___ Extracted records

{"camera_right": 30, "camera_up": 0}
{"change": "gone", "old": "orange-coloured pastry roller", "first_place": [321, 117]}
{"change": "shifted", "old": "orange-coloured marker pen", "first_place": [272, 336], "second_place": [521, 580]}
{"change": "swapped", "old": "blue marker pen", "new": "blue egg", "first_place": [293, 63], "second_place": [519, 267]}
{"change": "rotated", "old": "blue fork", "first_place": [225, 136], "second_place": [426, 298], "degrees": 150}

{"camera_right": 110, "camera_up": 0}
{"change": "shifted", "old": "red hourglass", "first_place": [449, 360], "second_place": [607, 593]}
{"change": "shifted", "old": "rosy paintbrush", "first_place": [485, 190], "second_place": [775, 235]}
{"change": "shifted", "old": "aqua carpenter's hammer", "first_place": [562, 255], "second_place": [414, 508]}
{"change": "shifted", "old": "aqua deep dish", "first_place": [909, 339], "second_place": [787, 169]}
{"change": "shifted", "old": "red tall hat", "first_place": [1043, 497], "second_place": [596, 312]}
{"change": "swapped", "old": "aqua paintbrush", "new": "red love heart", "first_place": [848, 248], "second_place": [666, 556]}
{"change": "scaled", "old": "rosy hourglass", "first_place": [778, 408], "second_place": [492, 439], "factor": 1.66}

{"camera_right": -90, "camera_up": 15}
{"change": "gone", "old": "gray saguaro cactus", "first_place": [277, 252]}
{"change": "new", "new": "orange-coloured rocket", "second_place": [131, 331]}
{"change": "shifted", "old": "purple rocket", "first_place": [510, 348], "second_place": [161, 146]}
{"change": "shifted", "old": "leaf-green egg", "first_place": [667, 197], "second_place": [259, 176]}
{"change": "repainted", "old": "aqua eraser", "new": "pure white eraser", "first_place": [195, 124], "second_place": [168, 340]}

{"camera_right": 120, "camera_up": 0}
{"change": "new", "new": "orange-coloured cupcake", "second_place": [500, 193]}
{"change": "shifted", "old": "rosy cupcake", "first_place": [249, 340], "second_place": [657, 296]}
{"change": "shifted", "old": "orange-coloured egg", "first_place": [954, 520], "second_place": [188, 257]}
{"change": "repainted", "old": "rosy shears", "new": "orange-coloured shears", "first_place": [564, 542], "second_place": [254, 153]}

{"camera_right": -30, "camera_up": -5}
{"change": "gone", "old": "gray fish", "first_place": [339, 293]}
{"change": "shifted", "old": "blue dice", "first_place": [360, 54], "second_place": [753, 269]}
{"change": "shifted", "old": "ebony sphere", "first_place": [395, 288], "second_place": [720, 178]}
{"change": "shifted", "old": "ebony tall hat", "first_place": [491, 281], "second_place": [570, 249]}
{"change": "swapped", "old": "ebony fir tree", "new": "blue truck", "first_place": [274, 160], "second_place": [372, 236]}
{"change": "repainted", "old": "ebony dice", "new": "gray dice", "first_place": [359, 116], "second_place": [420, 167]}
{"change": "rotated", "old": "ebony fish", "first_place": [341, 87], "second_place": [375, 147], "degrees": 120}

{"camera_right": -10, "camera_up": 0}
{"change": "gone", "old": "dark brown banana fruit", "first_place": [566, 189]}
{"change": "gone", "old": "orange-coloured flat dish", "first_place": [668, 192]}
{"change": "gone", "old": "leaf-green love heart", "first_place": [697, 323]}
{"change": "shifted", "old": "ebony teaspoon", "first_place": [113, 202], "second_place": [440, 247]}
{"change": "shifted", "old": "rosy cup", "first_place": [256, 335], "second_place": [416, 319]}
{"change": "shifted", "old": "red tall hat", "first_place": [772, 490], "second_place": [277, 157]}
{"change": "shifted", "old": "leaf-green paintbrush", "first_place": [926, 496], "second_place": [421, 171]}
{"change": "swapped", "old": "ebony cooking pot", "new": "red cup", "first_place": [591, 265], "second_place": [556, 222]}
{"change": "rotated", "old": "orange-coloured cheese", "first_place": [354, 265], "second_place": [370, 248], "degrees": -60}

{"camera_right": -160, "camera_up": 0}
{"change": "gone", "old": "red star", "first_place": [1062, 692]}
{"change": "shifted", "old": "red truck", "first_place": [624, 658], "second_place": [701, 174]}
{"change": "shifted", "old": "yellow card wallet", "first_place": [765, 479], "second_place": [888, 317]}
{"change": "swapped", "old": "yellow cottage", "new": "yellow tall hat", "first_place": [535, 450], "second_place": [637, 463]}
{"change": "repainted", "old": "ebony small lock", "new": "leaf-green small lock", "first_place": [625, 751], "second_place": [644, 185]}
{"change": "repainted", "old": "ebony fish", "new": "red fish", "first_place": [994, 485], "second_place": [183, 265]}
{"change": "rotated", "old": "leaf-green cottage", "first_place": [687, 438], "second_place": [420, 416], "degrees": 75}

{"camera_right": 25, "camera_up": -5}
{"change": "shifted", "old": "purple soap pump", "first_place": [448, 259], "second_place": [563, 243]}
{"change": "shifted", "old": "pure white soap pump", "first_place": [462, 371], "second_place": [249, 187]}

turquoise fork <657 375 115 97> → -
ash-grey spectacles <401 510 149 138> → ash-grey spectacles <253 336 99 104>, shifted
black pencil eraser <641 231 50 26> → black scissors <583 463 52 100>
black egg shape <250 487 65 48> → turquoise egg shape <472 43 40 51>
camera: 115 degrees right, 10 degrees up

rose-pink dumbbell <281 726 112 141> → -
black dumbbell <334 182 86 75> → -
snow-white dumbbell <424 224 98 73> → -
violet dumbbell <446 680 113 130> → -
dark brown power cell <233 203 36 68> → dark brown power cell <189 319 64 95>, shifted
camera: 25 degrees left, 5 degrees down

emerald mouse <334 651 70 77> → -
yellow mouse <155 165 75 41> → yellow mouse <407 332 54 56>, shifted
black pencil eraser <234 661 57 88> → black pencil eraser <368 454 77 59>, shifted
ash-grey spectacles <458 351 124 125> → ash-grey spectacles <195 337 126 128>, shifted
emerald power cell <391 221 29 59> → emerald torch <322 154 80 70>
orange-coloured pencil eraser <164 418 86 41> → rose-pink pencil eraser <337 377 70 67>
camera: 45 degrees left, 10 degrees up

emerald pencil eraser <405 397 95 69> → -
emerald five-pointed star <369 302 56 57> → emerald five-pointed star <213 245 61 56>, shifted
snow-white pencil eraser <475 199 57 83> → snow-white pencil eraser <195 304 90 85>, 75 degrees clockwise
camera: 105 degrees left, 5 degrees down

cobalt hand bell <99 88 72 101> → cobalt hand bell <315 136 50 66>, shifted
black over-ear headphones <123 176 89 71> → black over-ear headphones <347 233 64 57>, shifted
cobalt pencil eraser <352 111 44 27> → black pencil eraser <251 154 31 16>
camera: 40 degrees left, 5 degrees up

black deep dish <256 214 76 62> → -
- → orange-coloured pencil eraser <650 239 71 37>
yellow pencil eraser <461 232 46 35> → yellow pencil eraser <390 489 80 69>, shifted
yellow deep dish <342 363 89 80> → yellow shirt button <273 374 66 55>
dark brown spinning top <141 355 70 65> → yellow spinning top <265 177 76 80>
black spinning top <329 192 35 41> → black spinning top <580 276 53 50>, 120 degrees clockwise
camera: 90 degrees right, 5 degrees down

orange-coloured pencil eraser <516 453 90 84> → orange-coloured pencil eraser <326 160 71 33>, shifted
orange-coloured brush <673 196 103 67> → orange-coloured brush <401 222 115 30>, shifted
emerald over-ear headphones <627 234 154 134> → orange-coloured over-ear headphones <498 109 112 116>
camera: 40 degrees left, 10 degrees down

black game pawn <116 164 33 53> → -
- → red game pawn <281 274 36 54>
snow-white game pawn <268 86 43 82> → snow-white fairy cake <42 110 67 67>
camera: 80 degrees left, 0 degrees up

______

→ Task goal
From the records given above, copy all lines containing "turquoise".

→ Output below
turquoise fork <657 375 115 97> → -
black egg shape <250 487 65 48> → turquoise egg shape <472 43 40 51>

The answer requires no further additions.